TASK ITEM:
From the listing below, extract every line containing "brown".

────

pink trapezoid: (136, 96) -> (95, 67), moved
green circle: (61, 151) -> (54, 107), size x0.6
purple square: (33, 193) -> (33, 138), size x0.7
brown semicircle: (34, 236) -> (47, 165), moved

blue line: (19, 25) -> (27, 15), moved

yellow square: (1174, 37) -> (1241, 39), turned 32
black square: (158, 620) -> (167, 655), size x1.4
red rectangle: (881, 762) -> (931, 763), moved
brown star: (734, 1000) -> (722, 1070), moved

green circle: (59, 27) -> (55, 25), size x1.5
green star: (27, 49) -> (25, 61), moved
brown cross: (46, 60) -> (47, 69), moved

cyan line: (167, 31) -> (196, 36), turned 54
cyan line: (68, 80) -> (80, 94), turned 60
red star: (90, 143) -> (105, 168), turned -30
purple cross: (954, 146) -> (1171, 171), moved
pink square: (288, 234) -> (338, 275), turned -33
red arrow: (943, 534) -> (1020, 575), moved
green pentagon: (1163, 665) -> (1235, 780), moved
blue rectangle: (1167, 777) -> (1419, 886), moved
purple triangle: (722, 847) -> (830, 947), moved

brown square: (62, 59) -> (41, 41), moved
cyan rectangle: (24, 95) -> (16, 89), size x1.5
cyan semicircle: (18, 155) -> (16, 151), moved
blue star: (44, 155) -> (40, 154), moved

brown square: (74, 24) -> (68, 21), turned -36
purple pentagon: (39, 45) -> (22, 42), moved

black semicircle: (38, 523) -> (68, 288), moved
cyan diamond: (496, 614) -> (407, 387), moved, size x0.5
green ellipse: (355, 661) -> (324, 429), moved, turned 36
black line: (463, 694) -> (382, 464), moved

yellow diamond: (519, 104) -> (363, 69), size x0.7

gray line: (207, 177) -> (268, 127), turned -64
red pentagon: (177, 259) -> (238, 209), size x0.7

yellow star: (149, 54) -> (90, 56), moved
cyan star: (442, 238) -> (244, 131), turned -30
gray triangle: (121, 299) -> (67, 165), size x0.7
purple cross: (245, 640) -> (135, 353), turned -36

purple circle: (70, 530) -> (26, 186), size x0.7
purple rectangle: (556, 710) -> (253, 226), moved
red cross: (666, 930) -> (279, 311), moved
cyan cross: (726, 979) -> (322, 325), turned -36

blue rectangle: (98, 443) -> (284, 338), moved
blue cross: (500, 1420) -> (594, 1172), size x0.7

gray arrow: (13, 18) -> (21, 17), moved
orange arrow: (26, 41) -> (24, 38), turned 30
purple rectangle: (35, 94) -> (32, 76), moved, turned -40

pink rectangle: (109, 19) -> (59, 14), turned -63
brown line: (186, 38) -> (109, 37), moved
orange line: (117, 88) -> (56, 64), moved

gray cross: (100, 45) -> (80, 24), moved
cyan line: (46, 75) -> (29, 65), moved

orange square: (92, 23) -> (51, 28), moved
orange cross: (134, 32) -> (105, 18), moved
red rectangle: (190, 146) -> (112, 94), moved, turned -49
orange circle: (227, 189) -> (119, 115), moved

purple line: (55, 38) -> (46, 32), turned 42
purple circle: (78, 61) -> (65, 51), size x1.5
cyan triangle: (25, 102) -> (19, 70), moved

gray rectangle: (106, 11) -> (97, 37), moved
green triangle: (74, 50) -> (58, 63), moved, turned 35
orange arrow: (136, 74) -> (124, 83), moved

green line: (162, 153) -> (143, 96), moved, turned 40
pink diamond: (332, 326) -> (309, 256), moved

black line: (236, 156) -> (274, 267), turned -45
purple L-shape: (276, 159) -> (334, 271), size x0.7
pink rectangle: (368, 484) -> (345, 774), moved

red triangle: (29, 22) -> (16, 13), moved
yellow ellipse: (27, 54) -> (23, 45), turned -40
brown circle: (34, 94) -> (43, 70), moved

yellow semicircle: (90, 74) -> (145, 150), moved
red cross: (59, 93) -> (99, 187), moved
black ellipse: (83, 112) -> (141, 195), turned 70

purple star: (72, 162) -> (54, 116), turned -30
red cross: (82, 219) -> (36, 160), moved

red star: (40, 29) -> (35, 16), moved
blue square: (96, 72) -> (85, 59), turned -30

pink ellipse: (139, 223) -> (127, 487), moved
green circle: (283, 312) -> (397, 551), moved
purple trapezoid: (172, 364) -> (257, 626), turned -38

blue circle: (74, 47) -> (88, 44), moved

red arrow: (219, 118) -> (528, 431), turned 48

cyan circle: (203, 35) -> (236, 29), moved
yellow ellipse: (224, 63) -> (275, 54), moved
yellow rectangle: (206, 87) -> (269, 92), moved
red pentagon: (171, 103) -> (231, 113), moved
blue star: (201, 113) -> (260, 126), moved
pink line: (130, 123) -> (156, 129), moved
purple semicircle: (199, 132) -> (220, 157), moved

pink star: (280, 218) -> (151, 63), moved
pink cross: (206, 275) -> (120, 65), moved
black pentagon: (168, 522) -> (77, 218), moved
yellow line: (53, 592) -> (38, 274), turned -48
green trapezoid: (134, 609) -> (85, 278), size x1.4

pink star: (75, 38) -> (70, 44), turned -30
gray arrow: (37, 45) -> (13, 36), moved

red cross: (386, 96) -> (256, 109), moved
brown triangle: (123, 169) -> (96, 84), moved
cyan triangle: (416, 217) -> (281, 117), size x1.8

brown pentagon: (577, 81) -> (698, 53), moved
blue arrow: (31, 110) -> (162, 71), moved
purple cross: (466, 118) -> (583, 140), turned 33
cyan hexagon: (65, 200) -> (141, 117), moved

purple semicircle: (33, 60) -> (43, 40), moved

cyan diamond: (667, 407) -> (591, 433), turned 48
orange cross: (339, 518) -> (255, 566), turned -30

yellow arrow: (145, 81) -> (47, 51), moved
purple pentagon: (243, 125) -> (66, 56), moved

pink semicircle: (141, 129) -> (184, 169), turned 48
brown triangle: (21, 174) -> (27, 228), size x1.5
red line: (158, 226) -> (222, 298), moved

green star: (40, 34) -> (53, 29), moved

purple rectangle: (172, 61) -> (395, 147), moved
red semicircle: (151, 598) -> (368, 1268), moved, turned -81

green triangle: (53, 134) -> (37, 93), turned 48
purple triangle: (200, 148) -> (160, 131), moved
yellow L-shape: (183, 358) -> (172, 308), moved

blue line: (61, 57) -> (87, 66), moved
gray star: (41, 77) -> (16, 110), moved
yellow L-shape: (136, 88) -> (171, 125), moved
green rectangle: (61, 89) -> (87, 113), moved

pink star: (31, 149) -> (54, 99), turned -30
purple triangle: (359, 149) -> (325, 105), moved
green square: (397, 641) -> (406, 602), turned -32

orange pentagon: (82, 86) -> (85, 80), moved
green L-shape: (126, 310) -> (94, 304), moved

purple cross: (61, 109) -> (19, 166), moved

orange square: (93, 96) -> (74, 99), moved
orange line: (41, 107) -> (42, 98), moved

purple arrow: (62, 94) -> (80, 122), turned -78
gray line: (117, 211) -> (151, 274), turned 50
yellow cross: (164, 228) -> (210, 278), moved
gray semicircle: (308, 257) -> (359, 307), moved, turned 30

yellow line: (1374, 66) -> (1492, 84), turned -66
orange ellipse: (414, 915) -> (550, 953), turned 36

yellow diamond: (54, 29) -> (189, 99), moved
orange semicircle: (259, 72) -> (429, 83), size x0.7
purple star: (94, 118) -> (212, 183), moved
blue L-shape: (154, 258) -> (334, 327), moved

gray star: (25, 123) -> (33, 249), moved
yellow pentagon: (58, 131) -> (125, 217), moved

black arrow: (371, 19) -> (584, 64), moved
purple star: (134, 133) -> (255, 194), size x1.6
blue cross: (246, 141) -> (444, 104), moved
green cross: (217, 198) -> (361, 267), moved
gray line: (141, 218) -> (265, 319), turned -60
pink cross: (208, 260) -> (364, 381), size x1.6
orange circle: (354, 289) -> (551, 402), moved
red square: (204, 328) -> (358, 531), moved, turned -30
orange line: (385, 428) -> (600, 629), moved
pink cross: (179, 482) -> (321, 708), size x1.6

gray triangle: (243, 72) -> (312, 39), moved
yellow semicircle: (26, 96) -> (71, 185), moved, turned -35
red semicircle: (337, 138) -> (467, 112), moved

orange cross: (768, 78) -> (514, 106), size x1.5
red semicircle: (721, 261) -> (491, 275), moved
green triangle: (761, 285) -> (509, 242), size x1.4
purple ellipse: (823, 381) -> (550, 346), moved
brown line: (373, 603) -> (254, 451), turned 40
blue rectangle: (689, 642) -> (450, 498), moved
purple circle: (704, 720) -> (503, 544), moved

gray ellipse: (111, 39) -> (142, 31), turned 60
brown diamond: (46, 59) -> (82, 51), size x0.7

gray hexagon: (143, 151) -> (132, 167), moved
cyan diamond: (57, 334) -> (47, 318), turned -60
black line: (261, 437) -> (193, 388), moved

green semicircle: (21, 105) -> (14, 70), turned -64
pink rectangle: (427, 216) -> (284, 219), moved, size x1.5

────

RESULT OF THE TASK:
brown semicircle: (34, 236) -> (47, 165), moved
brown star: (734, 1000) -> (722, 1070), moved
brown cross: (46, 60) -> (47, 69), moved
brown square: (62, 59) -> (41, 41), moved
brown square: (74, 24) -> (68, 21), turned -36
brown line: (186, 38) -> (109, 37), moved
brown circle: (34, 94) -> (43, 70), moved
brown triangle: (123, 169) -> (96, 84), moved
brown pentagon: (577, 81) -> (698, 53), moved
brown triangle: (21, 174) -> (27, 228), size x1.5
brown line: (373, 603) -> (254, 451), turned 40
brown diamond: (46, 59) -> (82, 51), size x0.7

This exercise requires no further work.